Task requirements:
Extract the records in full, leaving every picture out.

(Before-and-after change records)
■ ■ ■

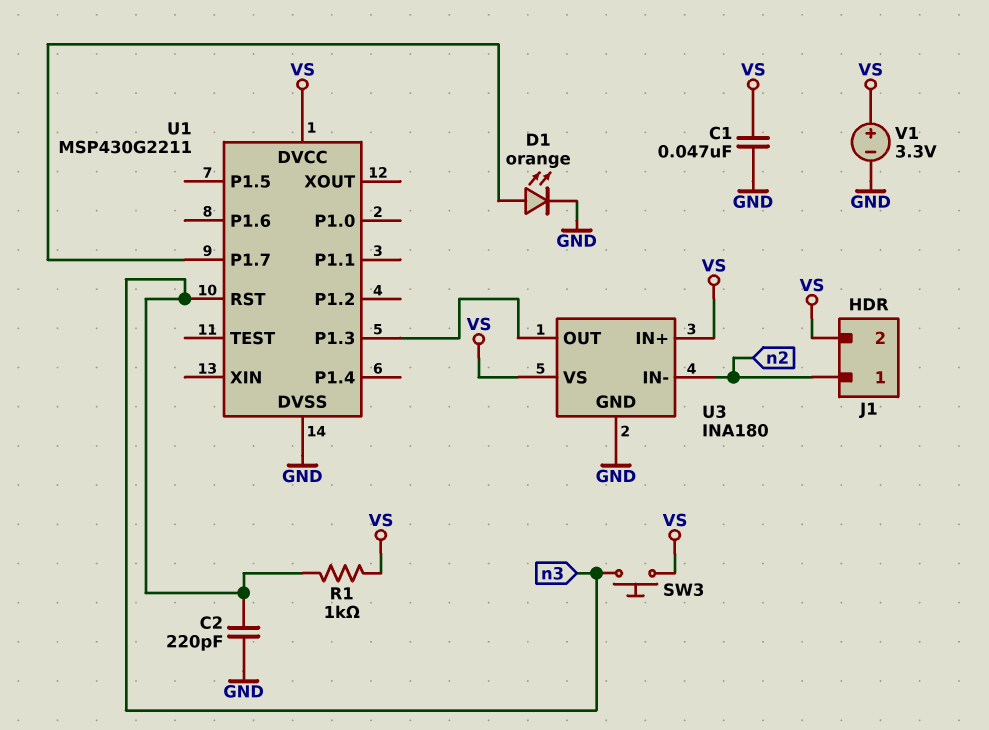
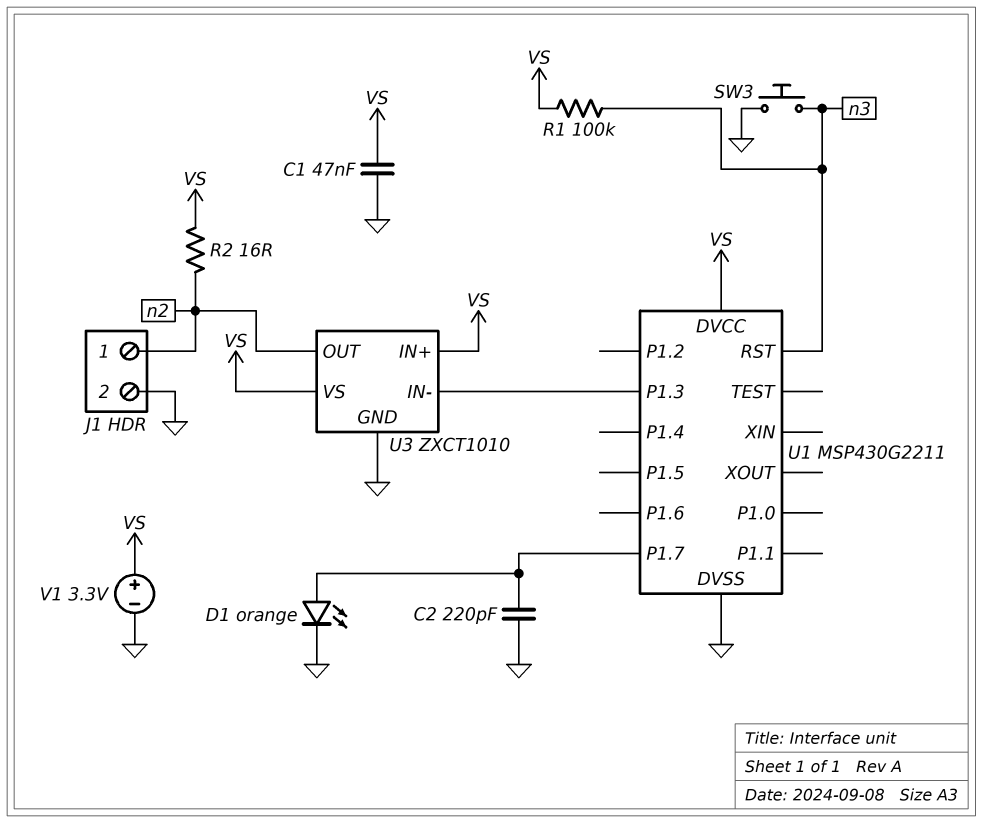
C2: 220pF (GND, n3) -> 220pF (GND, U1/P1.7)
J1 pin 2: VS -> GND
R1: 1k (VS, n3) -> 100k (VS, n3)
R2: none -> 16 (VS, n2)
SW3: button (VS, n3) -> button (GND, n3)
U3: INA180 -> ZXCT1010
U3 pin IN-: n2 -> U1/P1.3
U3 pin OUT: U1/P1.3 -> n2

■ ■ ■

Response to the task:
C2: 220pF (GND, n3) -> 220pF (GND, U1/P1.7)
J1 pin 2: VS -> GND
R1: 1k (VS, n3) -> 100k (VS, n3)
R2: none -> 16 (VS, n2)
SW3: button (VS, n3) -> button (GND, n3)
U3: INA180 -> ZXCT1010
U3 pin IN-: n2 -> U1/P1.3
U3 pin OUT: U1/P1.3 -> n2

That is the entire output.